DIRECTIONS
This exercise asks for every line of the material that includes the word "ruler".

STORED DATA
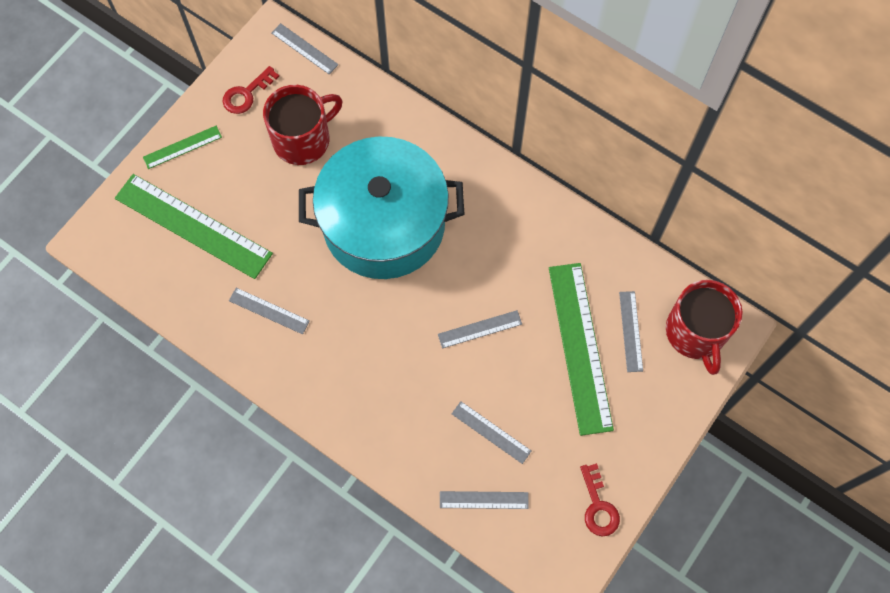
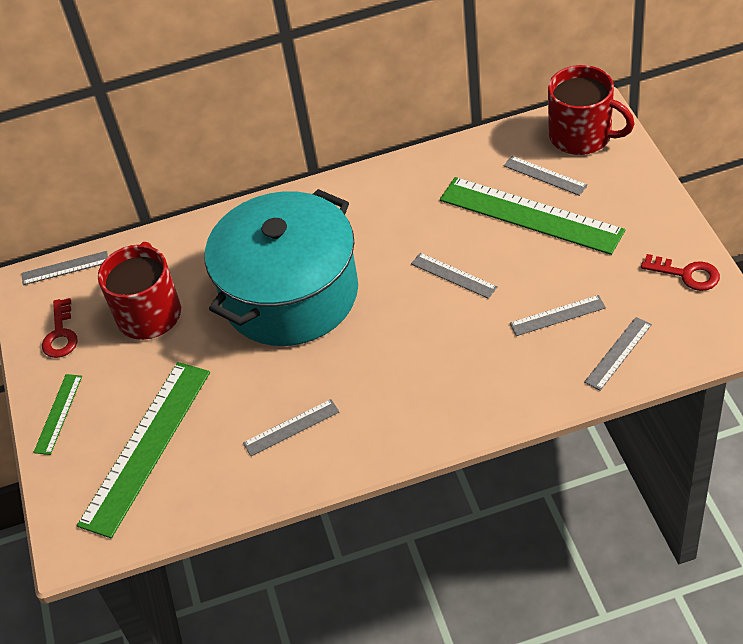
camera: 45 degrees left, 20 degrees down
(193, 226) = (146, 446): green ruler -> green ruler turned 45 degrees counterclockwise
(479, 329) = (453, 275): grey ruler -> grey ruler turned 75 degrees counterclockwise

RESPONSE TO THIS EXERCISE
(193, 226) = (146, 446): green ruler -> green ruler turned 45 degrees counterclockwise
(479, 329) = (453, 275): grey ruler -> grey ruler turned 75 degrees counterclockwise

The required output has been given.